(Work order) Scan the entries for lines with the word "zener" and copy those lines.

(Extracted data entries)
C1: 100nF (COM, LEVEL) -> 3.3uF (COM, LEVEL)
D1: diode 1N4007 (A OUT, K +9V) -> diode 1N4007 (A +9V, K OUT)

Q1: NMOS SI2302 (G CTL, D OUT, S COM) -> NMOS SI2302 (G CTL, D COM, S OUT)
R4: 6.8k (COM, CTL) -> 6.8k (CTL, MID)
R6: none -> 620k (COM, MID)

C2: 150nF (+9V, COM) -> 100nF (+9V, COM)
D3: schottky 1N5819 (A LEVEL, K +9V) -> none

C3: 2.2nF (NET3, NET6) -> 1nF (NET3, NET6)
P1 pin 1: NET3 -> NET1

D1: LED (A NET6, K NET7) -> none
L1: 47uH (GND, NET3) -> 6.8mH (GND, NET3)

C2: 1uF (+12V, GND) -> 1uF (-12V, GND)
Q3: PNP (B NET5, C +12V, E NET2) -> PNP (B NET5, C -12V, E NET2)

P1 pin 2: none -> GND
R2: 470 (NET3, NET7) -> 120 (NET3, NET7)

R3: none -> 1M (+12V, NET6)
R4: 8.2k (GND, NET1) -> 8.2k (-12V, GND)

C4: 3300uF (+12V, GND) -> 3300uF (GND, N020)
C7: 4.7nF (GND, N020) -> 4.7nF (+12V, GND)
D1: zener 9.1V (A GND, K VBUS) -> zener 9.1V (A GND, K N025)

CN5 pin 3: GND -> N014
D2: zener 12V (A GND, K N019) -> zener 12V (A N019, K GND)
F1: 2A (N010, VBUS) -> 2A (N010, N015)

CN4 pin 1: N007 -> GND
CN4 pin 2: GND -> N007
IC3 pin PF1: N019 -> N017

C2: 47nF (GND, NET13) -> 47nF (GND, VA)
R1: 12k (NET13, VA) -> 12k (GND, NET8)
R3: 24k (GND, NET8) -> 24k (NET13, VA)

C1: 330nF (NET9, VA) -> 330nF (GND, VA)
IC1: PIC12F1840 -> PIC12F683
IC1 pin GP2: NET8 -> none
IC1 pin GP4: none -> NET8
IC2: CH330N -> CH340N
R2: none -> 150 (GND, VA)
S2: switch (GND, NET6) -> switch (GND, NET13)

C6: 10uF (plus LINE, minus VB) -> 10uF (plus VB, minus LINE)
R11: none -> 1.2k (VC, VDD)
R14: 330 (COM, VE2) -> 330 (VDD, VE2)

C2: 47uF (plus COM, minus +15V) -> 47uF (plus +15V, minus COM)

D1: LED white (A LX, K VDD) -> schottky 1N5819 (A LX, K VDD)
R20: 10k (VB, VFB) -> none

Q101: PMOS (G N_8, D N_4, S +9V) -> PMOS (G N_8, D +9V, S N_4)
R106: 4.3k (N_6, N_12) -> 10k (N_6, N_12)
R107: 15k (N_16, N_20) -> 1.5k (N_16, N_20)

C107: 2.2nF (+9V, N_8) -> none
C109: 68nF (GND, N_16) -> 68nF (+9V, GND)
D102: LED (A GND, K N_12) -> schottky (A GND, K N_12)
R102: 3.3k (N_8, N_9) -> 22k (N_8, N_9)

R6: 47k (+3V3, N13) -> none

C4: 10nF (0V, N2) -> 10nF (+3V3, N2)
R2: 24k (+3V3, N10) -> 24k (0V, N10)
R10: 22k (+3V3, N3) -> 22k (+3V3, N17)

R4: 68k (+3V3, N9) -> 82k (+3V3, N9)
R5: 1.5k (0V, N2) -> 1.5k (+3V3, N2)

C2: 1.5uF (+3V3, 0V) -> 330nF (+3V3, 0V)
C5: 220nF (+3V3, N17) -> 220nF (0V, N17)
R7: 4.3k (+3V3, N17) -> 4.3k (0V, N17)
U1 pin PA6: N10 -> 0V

(Answer space)
D1: zener 9.1V (A GND, K VBUS) -> zener 9.1V (A GND, K N025)
D2: zener 12V (A GND, K N019) -> zener 12V (A N019, K GND)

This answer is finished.